(Shape scene image sequences)
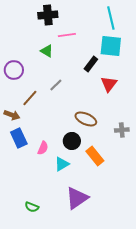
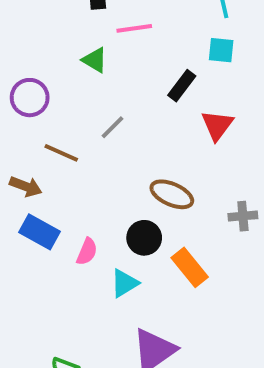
cyan square: (111, 46) -> (221, 50), size x0.6
brown line: (30, 98) -> (61, 153), turned 72
blue rectangle: (19, 138) -> (39, 232), turned -36

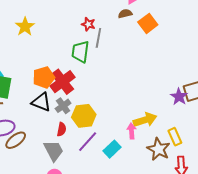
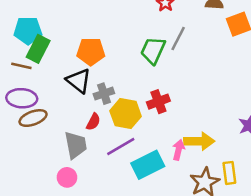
gray line: (98, 38) -> (178, 38), moved
green trapezoid: (80, 52) -> (153, 50), moved
red cross: (62, 82) -> (158, 102), moved, size x0.7
cyan rectangle: (112, 149) -> (148, 165), size x1.4

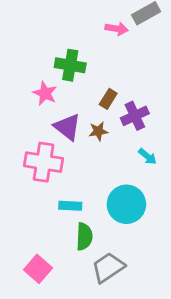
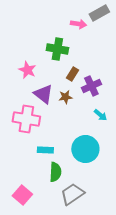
green cross: (70, 65) -> (57, 49), moved

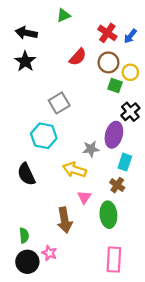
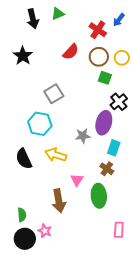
black arrow: (26, 33) -> (33, 19), moved, turned -114
blue arrow: (130, 36) -> (119, 20), moved
yellow circle: (130, 72) -> (122, 58), moved
yellow arrow: (74, 170) -> (56, 155), moved
pink rectangle: (114, 260) -> (119, 230), moved, size x0.7

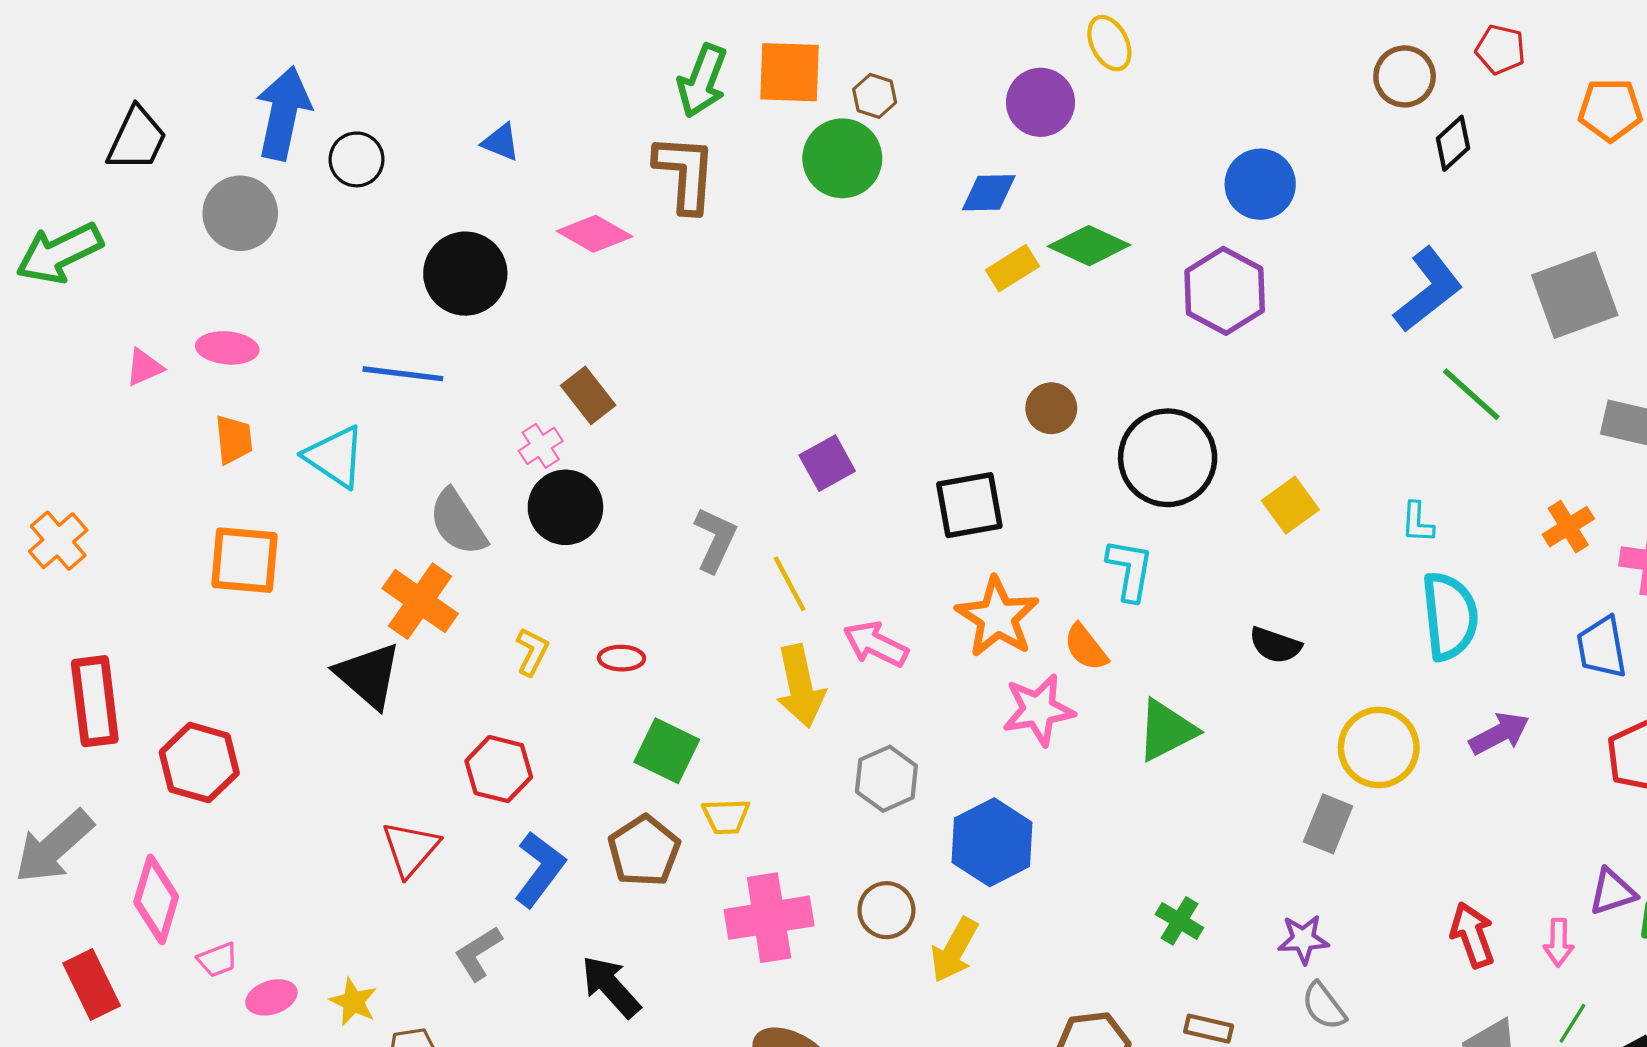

• [Task goal]: Reproduce only the lines from the beginning of the data through the line that contains "green trapezoid: (80, 52) -> (153, 50), moved", both included, and please drop the pictures.

• [Response to this exercise]:
cyan square: (111, 46) -> (221, 50), size x0.6
brown line: (30, 98) -> (61, 153), turned 72
blue rectangle: (19, 138) -> (39, 232), turned -36

gray line: (98, 38) -> (178, 38), moved
green trapezoid: (80, 52) -> (153, 50), moved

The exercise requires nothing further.